Task directions
Word for word, please copy the listing below, with its pictures left out.

Supplied information
Content starts

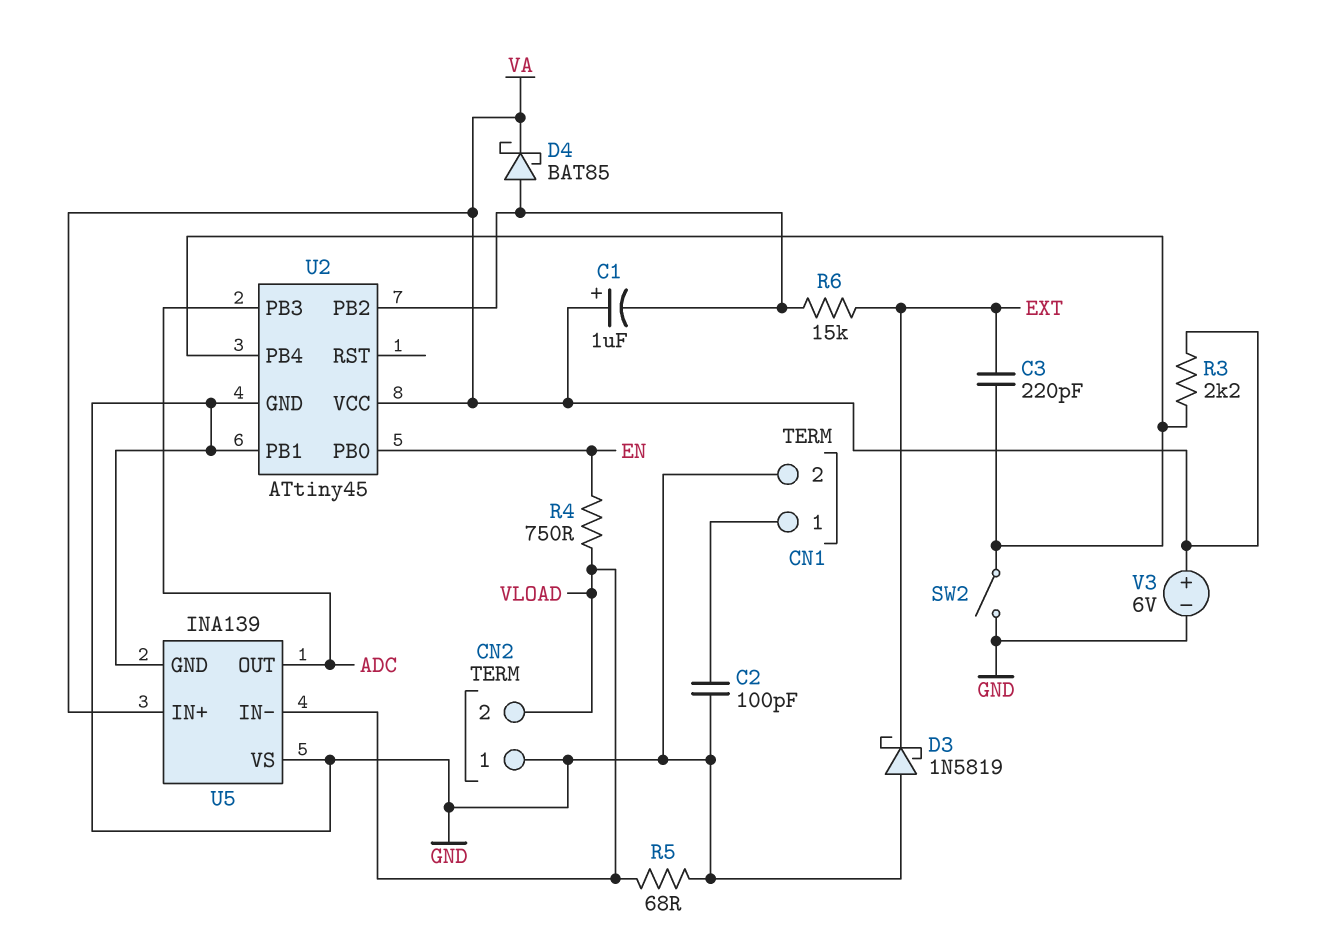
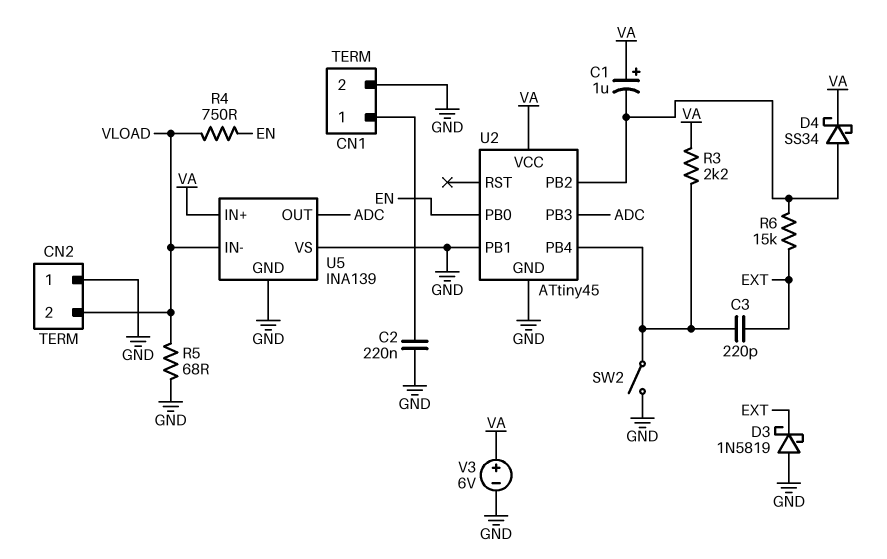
C2: 100pF (CN1/1, GND) -> 220nF (CN1/1, GND)
D4: schottky BAT85 (A U2/PB2, K VA) -> schottky SS34 (A U2/PB2, K VA)

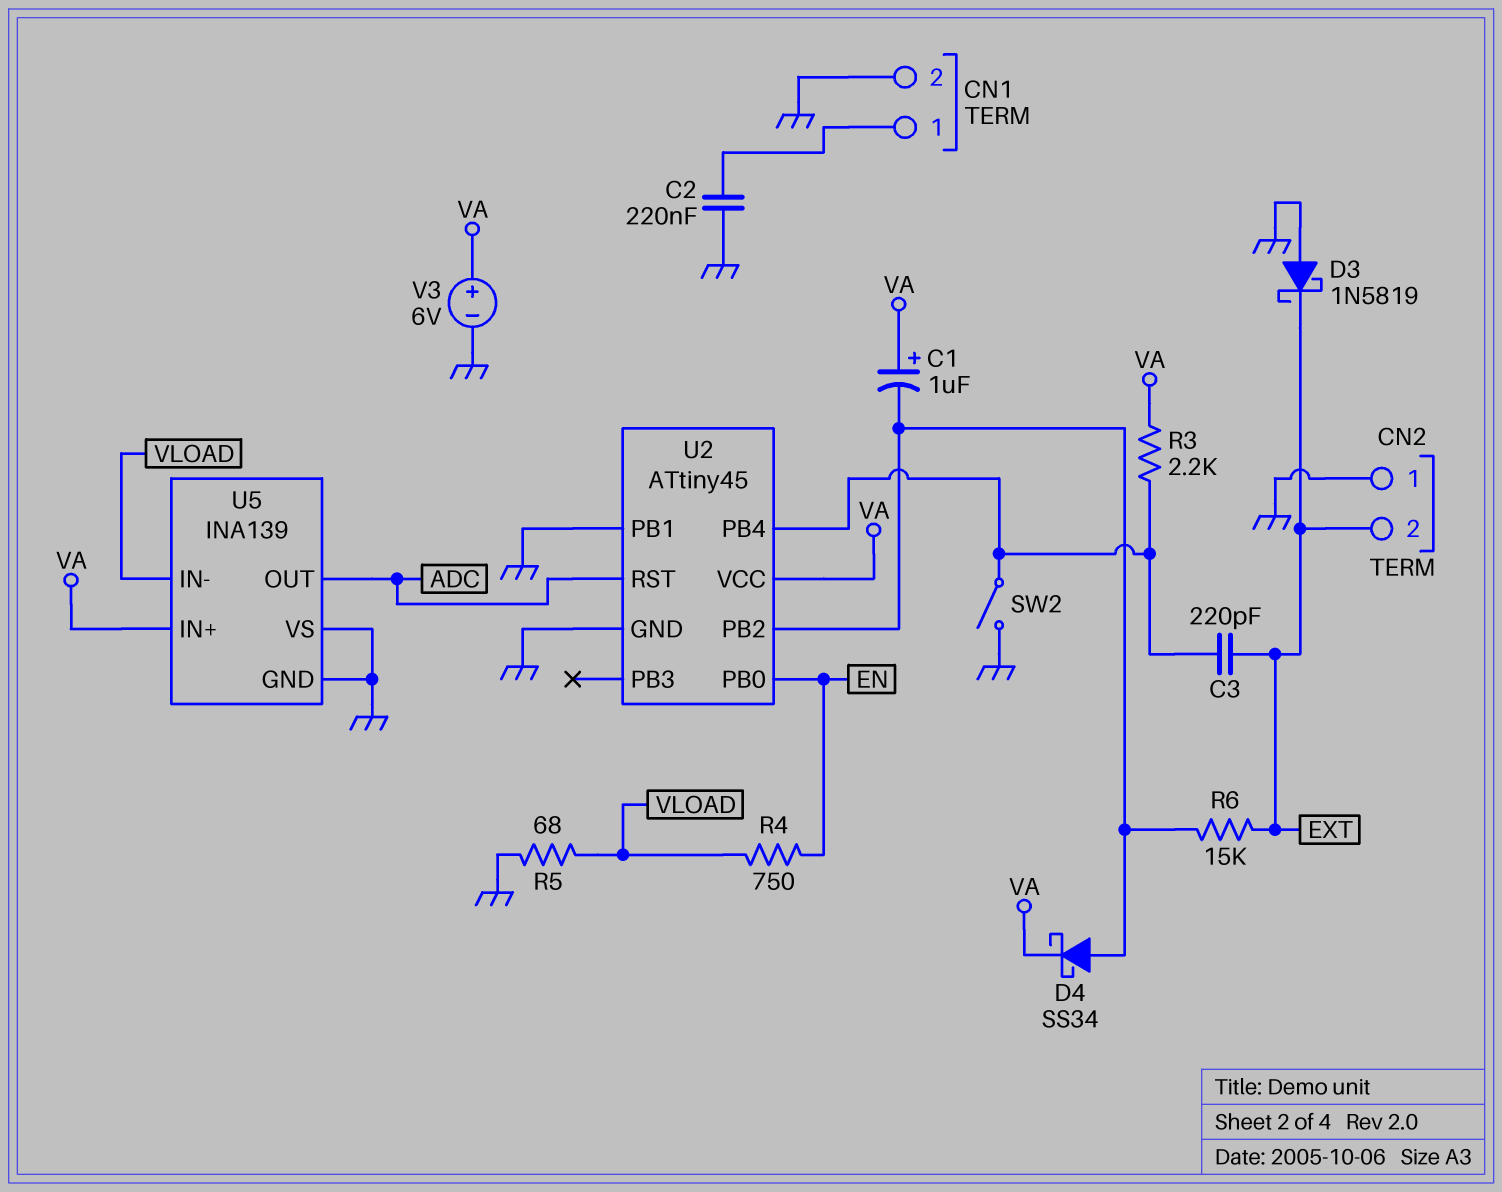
CN2 pin 2: VLOAD -> EXT
U2 pin PB3: ADC -> none
U2 pin RST: none -> ADC

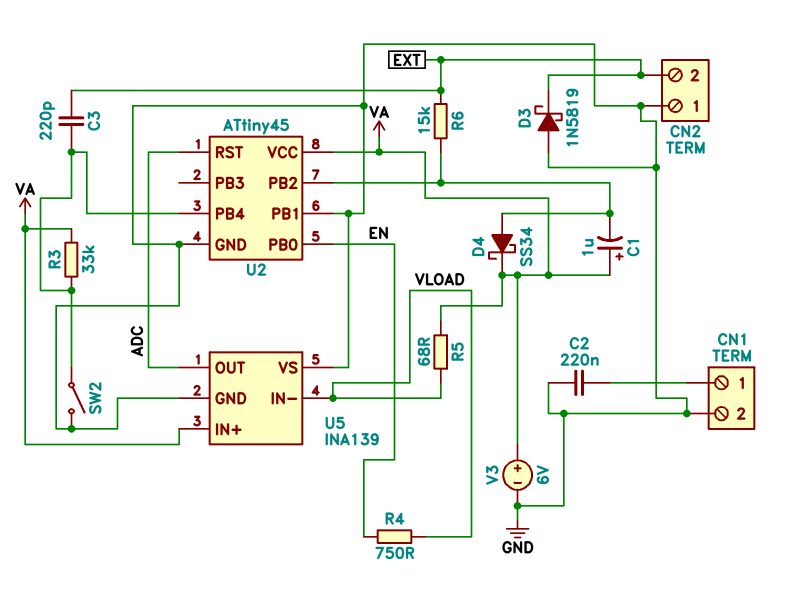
R3: 2.2k (U2/PB4, VA) -> 33k (U2/PB4, VA)
R5: 68 (GND, VLOAD) -> 68 (VA, VLOAD)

Content ends

Solution to this task
C2: 100pF (CN1/1, GND) -> 220nF (CN1/1, GND)
D4: schottky BAT85 (A U2/PB2, K VA) -> schottky SS34 (A U2/PB2, K VA)

CN2 pin 2: VLOAD -> EXT
U2 pin PB3: ADC -> none
U2 pin RST: none -> ADC

R3: 2.2k (U2/PB4, VA) -> 33k (U2/PB4, VA)
R5: 68 (GND, VLOAD) -> 68 (VA, VLOAD)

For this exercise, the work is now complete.